# To-do item
Down to the final line, return the records unchanged.

****

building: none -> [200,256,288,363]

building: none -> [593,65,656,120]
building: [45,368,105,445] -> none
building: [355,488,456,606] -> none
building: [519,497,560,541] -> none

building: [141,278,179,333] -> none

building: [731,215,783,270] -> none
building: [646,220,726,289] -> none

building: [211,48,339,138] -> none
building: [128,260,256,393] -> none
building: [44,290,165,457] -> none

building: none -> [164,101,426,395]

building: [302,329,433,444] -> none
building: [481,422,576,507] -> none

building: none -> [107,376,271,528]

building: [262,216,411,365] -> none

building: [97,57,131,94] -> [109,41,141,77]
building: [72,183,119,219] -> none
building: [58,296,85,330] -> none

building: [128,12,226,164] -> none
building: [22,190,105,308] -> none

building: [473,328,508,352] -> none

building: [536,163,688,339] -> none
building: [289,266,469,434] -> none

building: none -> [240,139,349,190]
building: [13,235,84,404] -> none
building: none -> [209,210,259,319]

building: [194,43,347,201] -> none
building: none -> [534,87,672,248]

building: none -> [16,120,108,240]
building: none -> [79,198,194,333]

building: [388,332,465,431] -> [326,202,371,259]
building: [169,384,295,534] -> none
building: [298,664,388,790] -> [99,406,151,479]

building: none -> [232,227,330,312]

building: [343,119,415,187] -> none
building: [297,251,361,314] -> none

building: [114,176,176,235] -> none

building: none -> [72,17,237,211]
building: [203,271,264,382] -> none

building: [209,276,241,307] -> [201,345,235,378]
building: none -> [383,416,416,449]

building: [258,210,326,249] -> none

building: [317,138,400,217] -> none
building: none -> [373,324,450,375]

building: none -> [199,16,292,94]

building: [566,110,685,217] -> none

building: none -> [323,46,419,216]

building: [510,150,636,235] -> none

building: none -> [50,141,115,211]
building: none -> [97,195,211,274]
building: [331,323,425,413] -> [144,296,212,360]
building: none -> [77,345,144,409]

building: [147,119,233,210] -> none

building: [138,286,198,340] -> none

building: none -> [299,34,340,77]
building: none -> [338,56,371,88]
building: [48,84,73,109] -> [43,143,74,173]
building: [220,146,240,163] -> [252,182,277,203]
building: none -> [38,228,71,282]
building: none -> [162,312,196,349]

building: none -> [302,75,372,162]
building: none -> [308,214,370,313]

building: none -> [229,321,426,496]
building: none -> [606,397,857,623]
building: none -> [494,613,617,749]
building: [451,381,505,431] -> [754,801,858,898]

****

# Answer for this exercise
building: none -> [200,256,288,363]

building: none -> [593,65,656,120]
building: [45,368,105,445] -> none
building: [355,488,456,606] -> none
building: [519,497,560,541] -> none

building: [141,278,179,333] -> none

building: [731,215,783,270] -> none
building: [646,220,726,289] -> none

building: [211,48,339,138] -> none
building: [128,260,256,393] -> none
building: [44,290,165,457] -> none

building: none -> [164,101,426,395]

building: [302,329,433,444] -> none
building: [481,422,576,507] -> none

building: none -> [107,376,271,528]

building: [262,216,411,365] -> none

building: [97,57,131,94] -> [109,41,141,77]
building: [72,183,119,219] -> none
building: [58,296,85,330] -> none

building: [128,12,226,164] -> none
building: [22,190,105,308] -> none

building: [473,328,508,352] -> none

building: [536,163,688,339] -> none
building: [289,266,469,434] -> none

building: none -> [240,139,349,190]
building: [13,235,84,404] -> none
building: none -> [209,210,259,319]

building: [194,43,347,201] -> none
building: none -> [534,87,672,248]

building: none -> [16,120,108,240]
building: none -> [79,198,194,333]

building: [388,332,465,431] -> [326,202,371,259]
building: [169,384,295,534] -> none
building: [298,664,388,790] -> [99,406,151,479]

building: none -> [232,227,330,312]

building: [343,119,415,187] -> none
building: [297,251,361,314] -> none

building: [114,176,176,235] -> none

building: none -> [72,17,237,211]
building: [203,271,264,382] -> none

building: [209,276,241,307] -> [201,345,235,378]
building: none -> [383,416,416,449]

building: [258,210,326,249] -> none

building: [317,138,400,217] -> none
building: none -> [373,324,450,375]

building: none -> [199,16,292,94]

building: [566,110,685,217] -> none

building: none -> [323,46,419,216]

building: [510,150,636,235] -> none

building: none -> [50,141,115,211]
building: none -> [97,195,211,274]
building: [331,323,425,413] -> [144,296,212,360]
building: none -> [77,345,144,409]

building: [147,119,233,210] -> none

building: [138,286,198,340] -> none

building: none -> [299,34,340,77]
building: none -> [338,56,371,88]
building: [48,84,73,109] -> [43,143,74,173]
building: [220,146,240,163] -> [252,182,277,203]
building: none -> [38,228,71,282]
building: none -> [162,312,196,349]

building: none -> [302,75,372,162]
building: none -> [308,214,370,313]

building: none -> [229,321,426,496]
building: none -> [606,397,857,623]
building: none -> [494,613,617,749]
building: [451,381,505,431] -> [754,801,858,898]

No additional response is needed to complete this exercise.